Exercise objective: Each record should reappear exactly in your answer, minus any picture.

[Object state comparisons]

####################

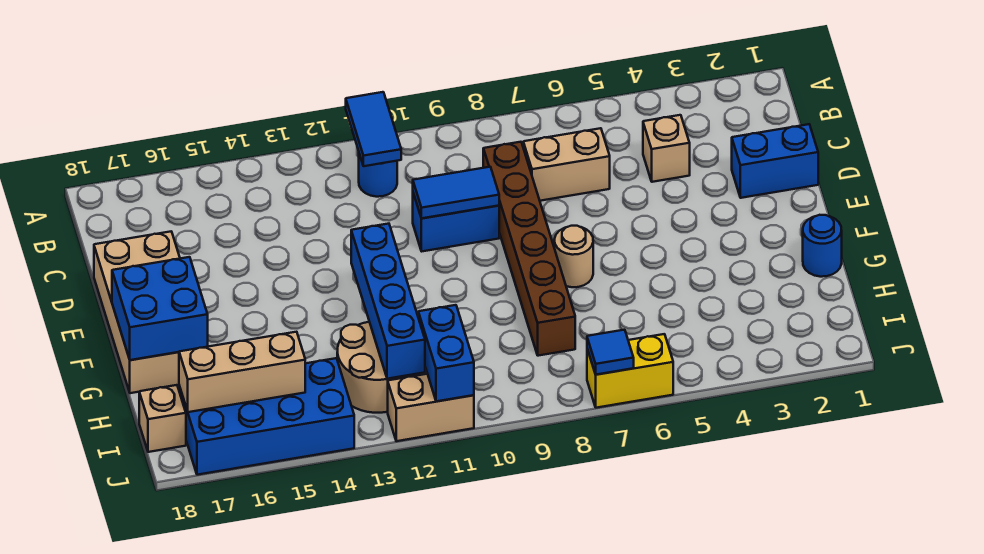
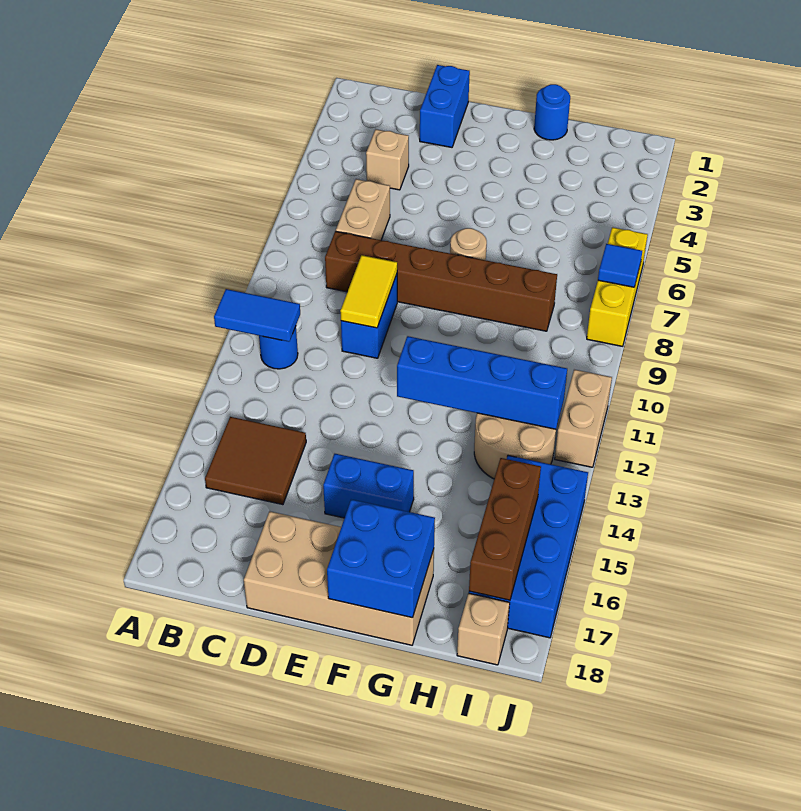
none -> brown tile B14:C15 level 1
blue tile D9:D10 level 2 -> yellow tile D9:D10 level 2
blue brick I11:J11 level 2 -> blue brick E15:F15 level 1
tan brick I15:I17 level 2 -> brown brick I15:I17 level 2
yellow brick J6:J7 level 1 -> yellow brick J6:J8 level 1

####################

Result below:
none -> brown tile B14:C15 level 1
blue tile D9:D10 level 2 -> yellow tile D9:D10 level 2
blue brick I11:J11 level 2 -> blue brick E15:F15 level 1
tan brick I15:I17 level 2 -> brown brick I15:I17 level 2
yellow brick J6:J7 level 1 -> yellow brick J6:J8 level 1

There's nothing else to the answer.